> **What is being asked**
Write out the full listing exactly as given, minus the images.

> **Data shown**
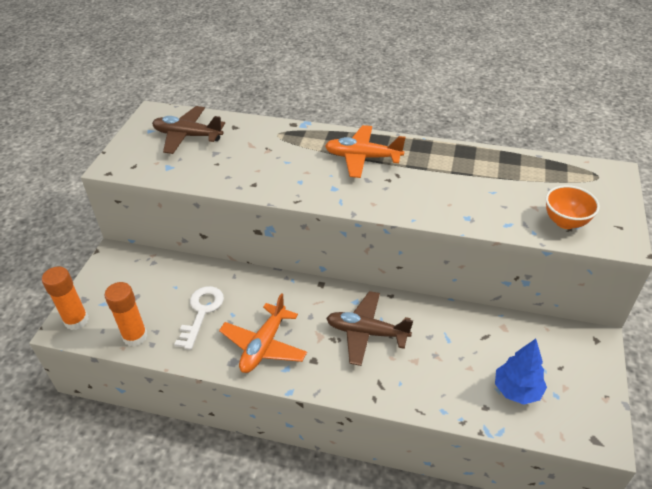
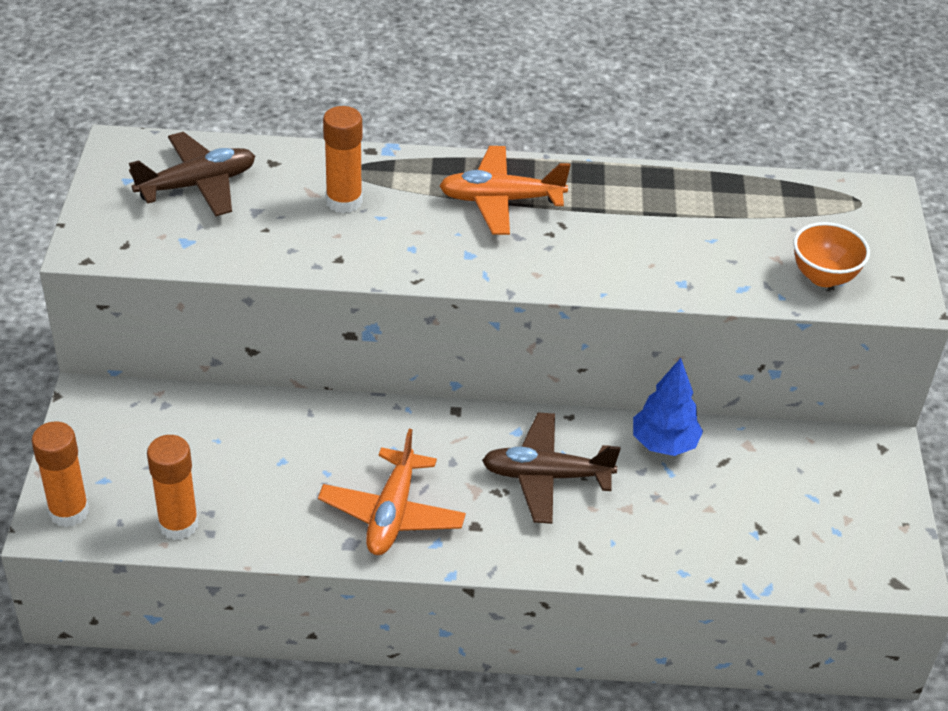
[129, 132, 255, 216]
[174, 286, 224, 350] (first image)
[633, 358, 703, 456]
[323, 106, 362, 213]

> **Answer to the exercise**
[129, 132, 255, 216]
[174, 286, 224, 350] (first image)
[633, 358, 703, 456]
[323, 106, 362, 213]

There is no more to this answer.